Action item -> Would it be possible to output exactly, and only, the lines below from the one holding "purple pawn: 1 -> 4" to the last line, both included, with every picture left out?

Per-category count data:
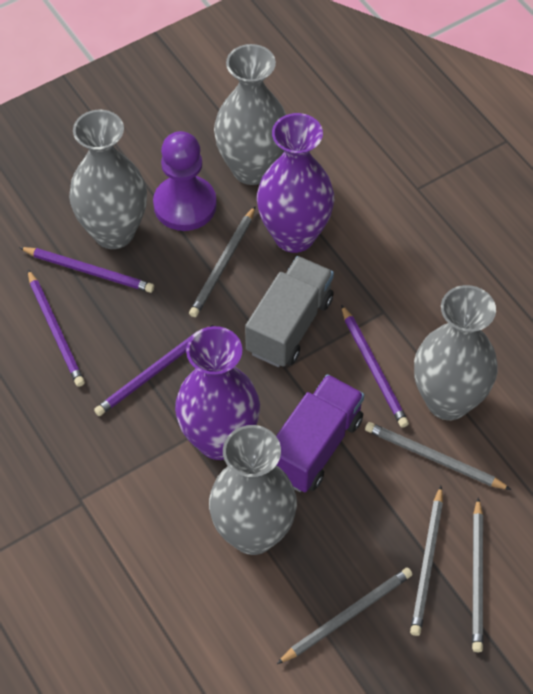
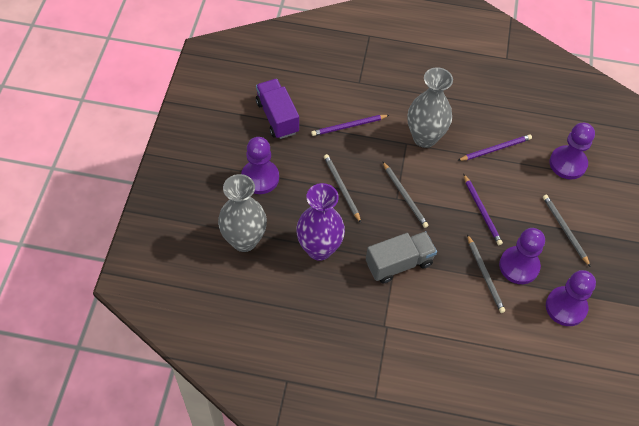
grey pencil: 5 -> 4
grey vase: 4 -> 2
purple pawn: 1 -> 4
purple pencil: 4 -> 3
purple vase: 2 -> 1

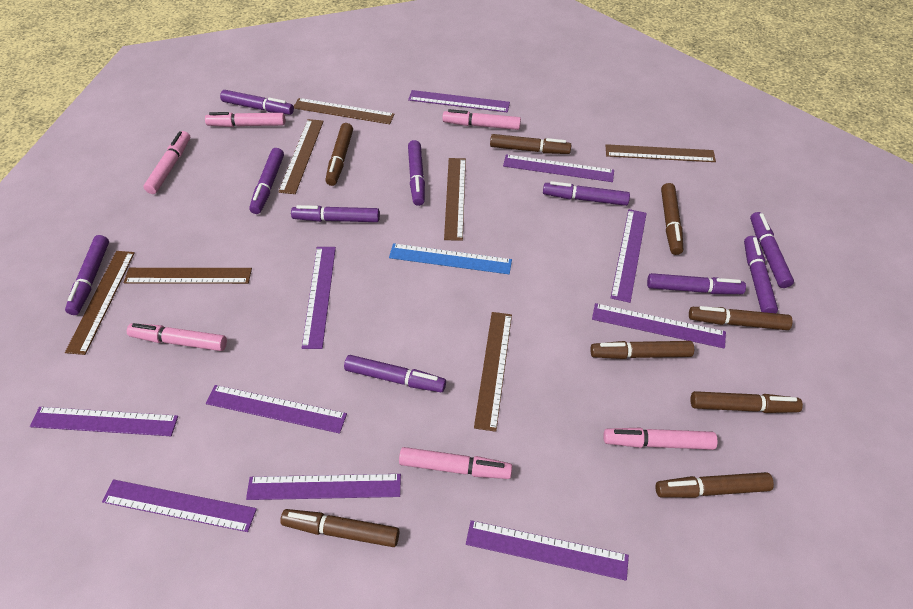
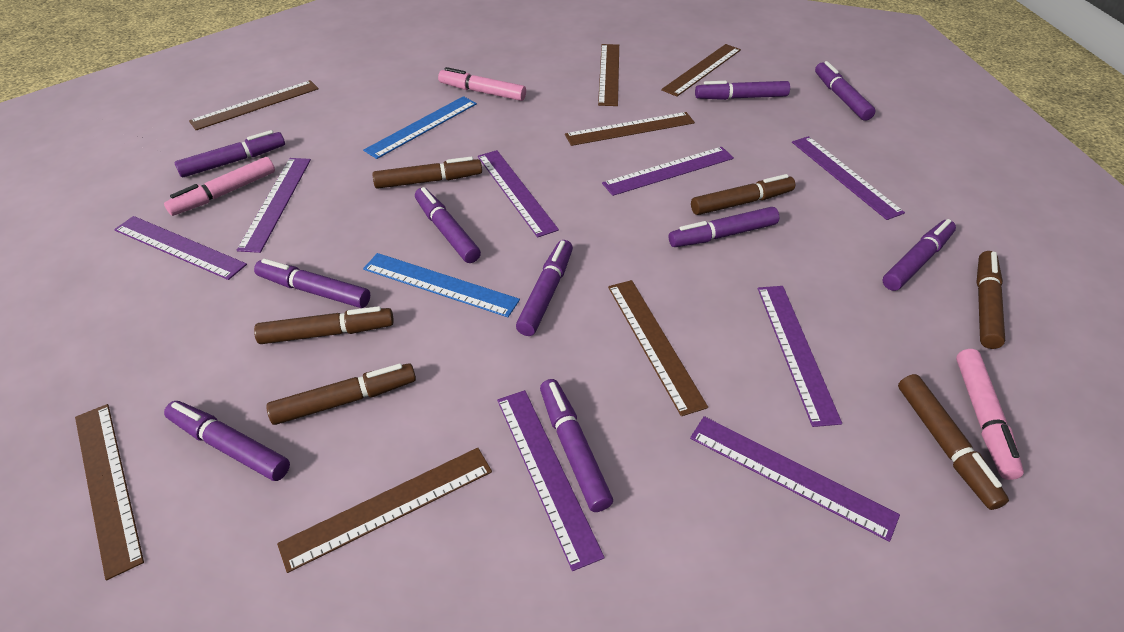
blue ruler: 1 -> 2
brown marker: 8 -> 6
pink marker: 6 -> 3
purple ruler: 10 -> 8

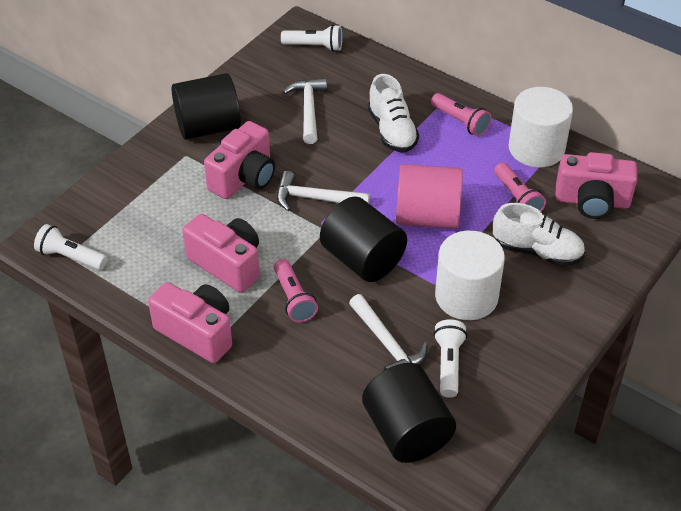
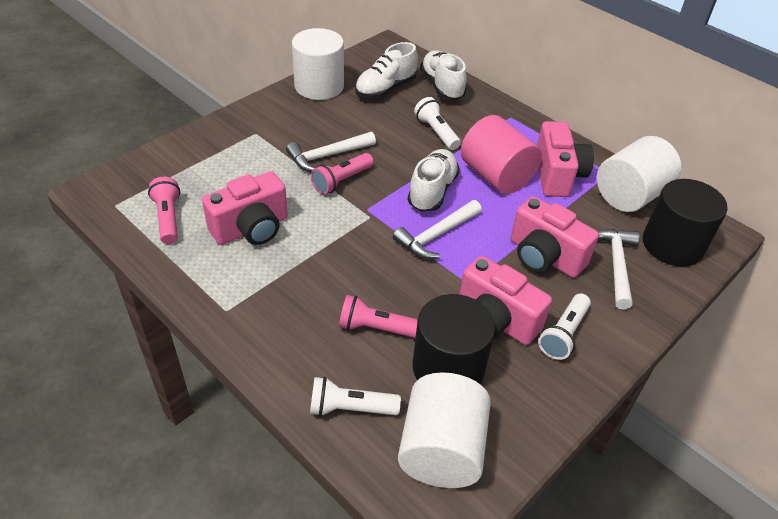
black cylinder: 3 -> 2
white cylinder: 2 -> 3
white shoe: 2 -> 3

Output below ->
purple pawn: 1 -> 4
purple pencil: 4 -> 3
purple vase: 2 -> 1

blue ruler: 1 -> 2
brown marker: 8 -> 6
pink marker: 6 -> 3
purple ruler: 10 -> 8

black cylinder: 3 -> 2
white cylinder: 2 -> 3
white shoe: 2 -> 3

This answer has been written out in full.